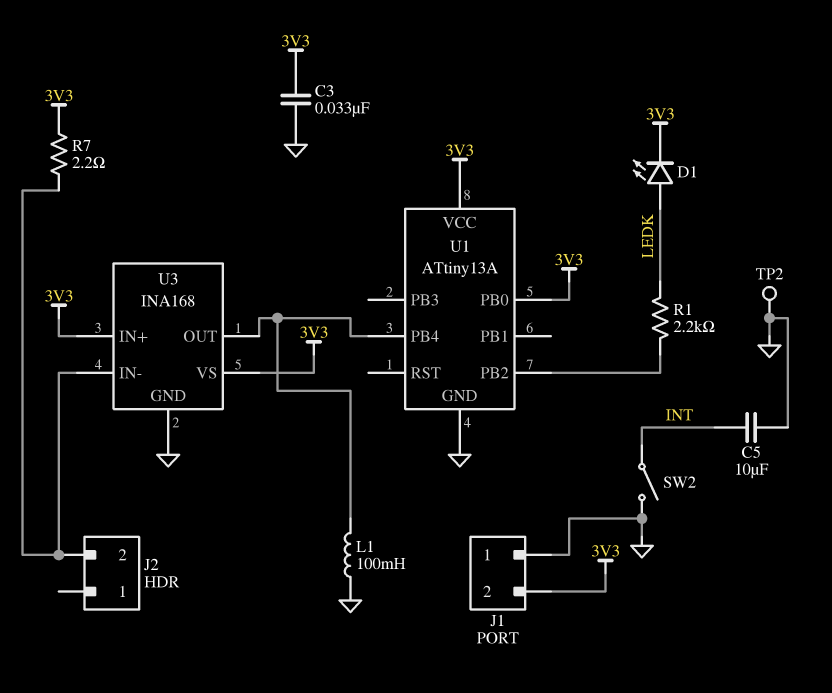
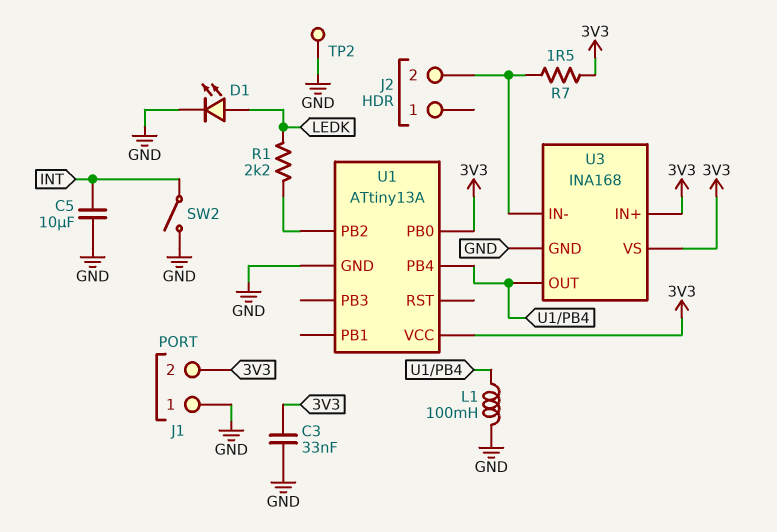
D1: LED (A LEDK, K 3V3) -> LED (A LEDK, K GND)
R7: 2.2 (3V3, J2/2) -> 1.5 (3V3, J2/2)

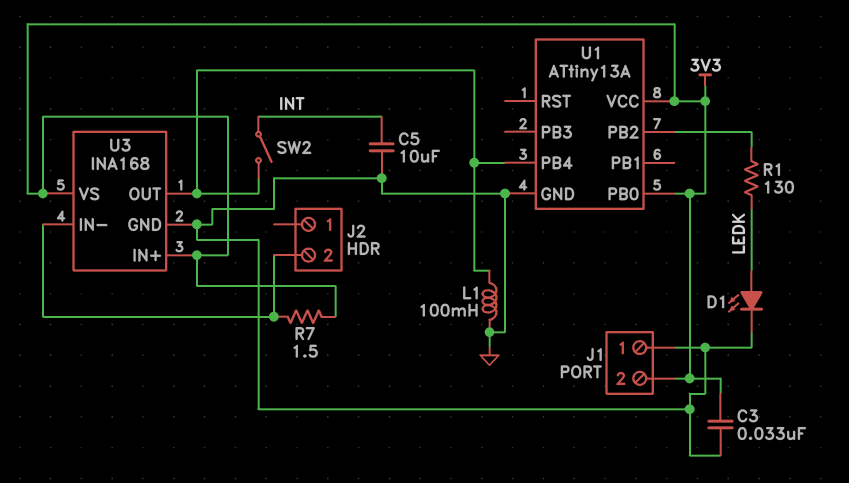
R1: 2.2k (LEDK, U1/PB2) -> 130 (LEDK, U1/PB2)
SW2: switch (GND, INT) -> switch (INT, U1/PB4)
TP2: test point (GND) -> none

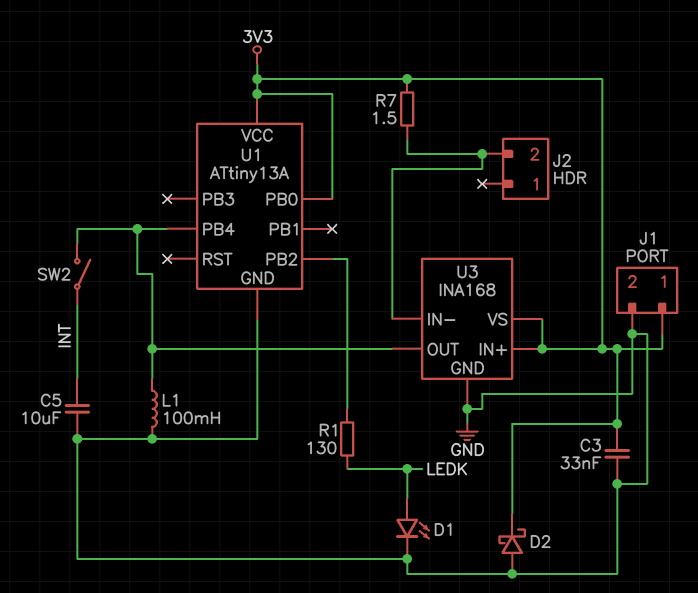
D2: none -> schottky (A GND, K 3V3)
J1 pin 1: GND -> 3V3
J1 pin 2: 3V3 -> GND

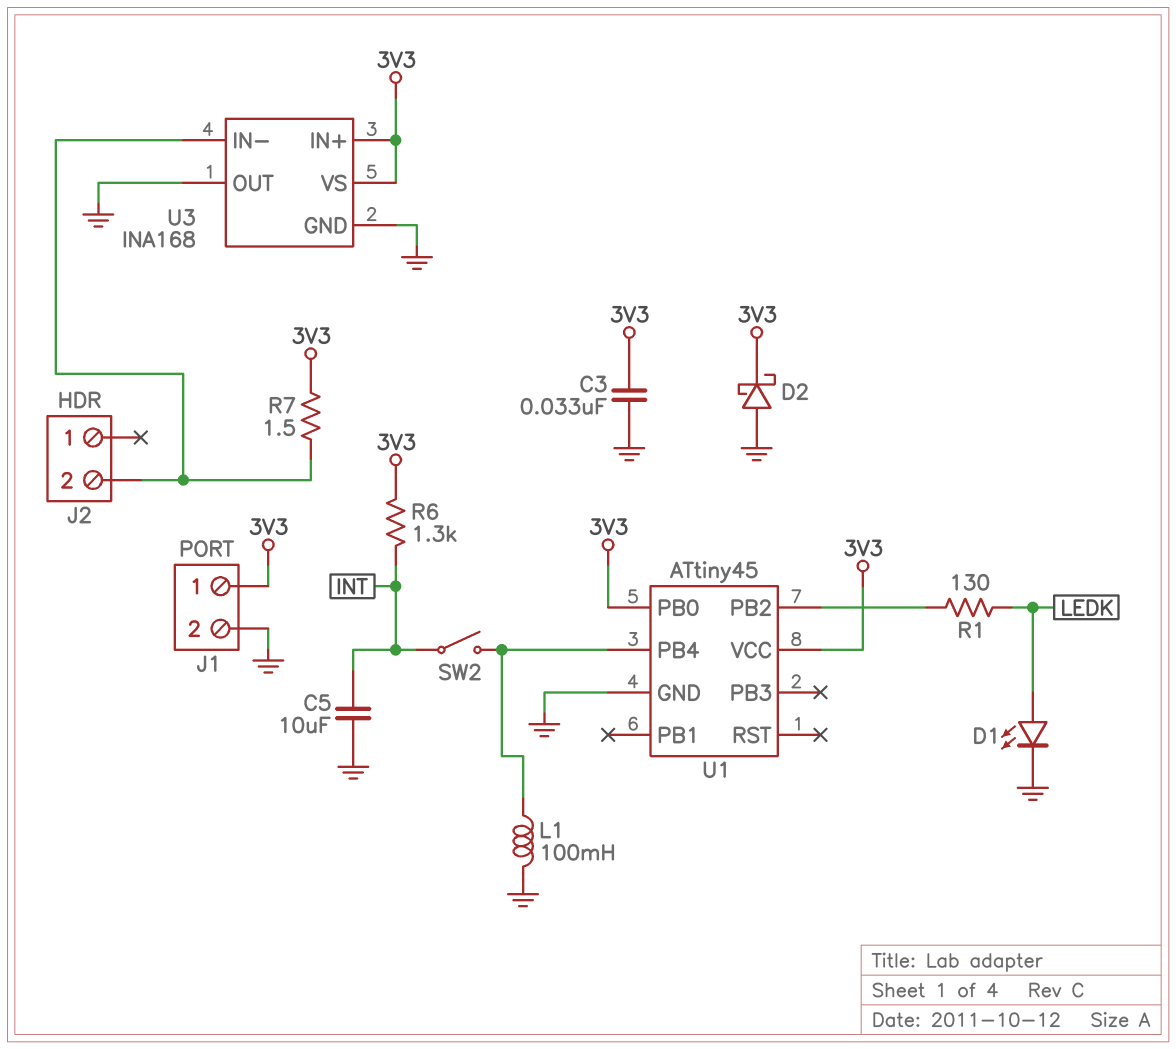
R6: none -> 1.3k (3V3, INT)
U1: ATtiny13A -> ATtiny45
U3 pin OUT: U1/PB4 -> GND

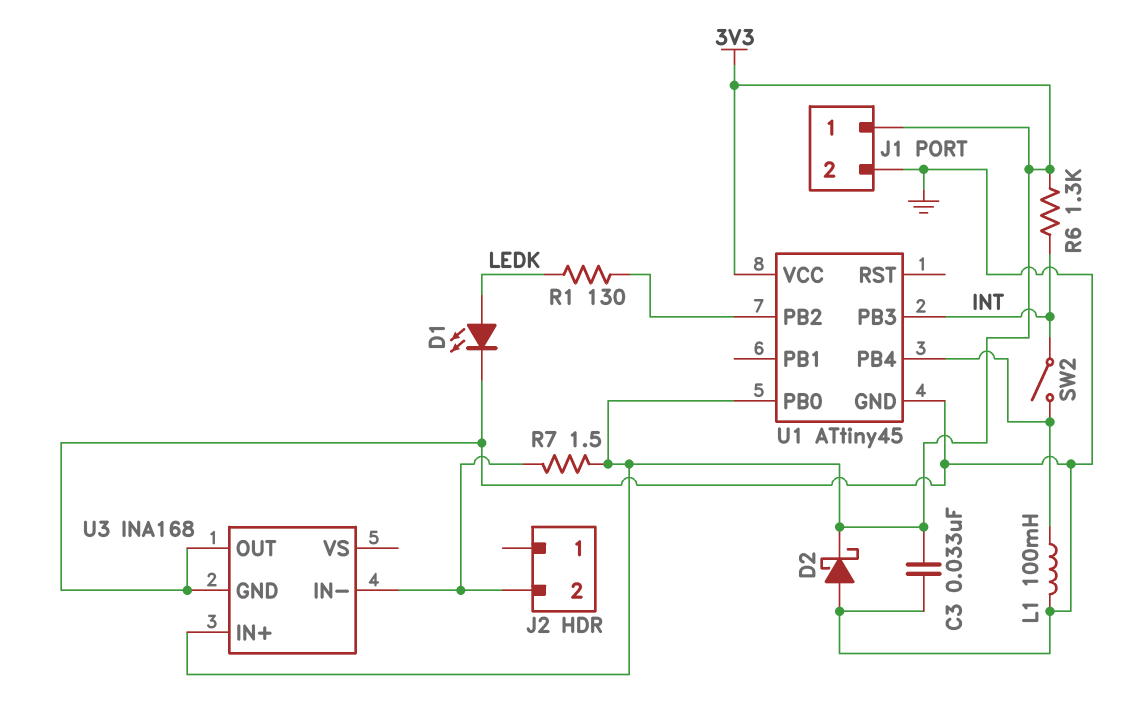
C5: 10uF (GND, INT) -> none
U1 pin PB3: none -> INT
U3 pin VS: 3V3 -> none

= = = = =

Copy nothing but the lines above from the one with "R1: 2.2k (LEDK, U1/PB2) -> 130 (LEDK, U1/PB2)" through the end of the material, word for word, and drop the pictures.

R1: 2.2k (LEDK, U1/PB2) -> 130 (LEDK, U1/PB2)
SW2: switch (GND, INT) -> switch (INT, U1/PB4)
TP2: test point (GND) -> none

D2: none -> schottky (A GND, K 3V3)
J1 pin 1: GND -> 3V3
J1 pin 2: 3V3 -> GND

R6: none -> 1.3k (3V3, INT)
U1: ATtiny13A -> ATtiny45
U3 pin OUT: U1/PB4 -> GND

C5: 10uF (GND, INT) -> none
U1 pin PB3: none -> INT
U3 pin VS: 3V3 -> none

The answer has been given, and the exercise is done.